## The problem
Print nothing except the lines of the listing below from the line with "removed: fir tree" to the line with "moved: solid pyramid", each exactly as written, both ends included.

## Records provided
☆ ☆ ☆
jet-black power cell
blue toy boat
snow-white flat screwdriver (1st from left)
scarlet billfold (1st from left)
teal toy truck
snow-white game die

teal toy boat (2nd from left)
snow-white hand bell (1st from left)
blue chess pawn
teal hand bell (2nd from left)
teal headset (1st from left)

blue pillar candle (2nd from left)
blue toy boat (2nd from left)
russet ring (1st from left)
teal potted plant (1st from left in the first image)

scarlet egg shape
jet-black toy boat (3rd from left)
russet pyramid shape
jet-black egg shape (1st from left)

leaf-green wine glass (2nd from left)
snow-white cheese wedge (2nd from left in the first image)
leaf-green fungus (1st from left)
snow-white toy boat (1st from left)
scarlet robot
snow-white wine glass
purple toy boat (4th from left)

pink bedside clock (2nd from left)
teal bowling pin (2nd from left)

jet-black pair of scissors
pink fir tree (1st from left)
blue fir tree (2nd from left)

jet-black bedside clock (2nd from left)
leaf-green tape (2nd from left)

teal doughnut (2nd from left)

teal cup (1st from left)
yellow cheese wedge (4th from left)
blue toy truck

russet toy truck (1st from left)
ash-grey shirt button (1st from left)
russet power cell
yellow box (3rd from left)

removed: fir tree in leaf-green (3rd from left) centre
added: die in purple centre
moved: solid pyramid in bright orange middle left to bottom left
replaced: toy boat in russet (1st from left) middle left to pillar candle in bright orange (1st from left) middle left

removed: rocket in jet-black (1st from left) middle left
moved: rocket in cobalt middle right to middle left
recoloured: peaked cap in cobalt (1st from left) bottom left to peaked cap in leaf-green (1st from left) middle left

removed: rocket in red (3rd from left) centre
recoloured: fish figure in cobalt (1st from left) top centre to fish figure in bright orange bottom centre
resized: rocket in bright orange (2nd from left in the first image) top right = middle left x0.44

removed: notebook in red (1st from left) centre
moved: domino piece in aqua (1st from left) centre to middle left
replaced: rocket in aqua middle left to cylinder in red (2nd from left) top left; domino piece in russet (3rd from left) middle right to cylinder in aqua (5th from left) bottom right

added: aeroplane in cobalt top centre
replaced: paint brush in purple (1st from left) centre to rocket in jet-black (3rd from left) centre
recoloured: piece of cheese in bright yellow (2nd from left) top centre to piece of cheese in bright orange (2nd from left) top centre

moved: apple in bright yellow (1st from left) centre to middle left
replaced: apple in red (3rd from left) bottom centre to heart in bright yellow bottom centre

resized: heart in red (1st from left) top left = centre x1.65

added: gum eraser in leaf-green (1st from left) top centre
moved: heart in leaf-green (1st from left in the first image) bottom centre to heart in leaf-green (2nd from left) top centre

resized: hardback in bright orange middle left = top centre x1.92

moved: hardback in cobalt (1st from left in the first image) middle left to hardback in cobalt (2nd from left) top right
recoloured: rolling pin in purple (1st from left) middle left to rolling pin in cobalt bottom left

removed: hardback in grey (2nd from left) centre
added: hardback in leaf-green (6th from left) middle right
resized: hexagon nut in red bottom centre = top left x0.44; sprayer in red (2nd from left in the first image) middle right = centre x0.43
☆ ☆ ☆
## Written reply
removed: fir tree in leaf-green (3rd from left) centre
added: die in purple centre
moved: solid pyramid in bright orange middle left to bottom left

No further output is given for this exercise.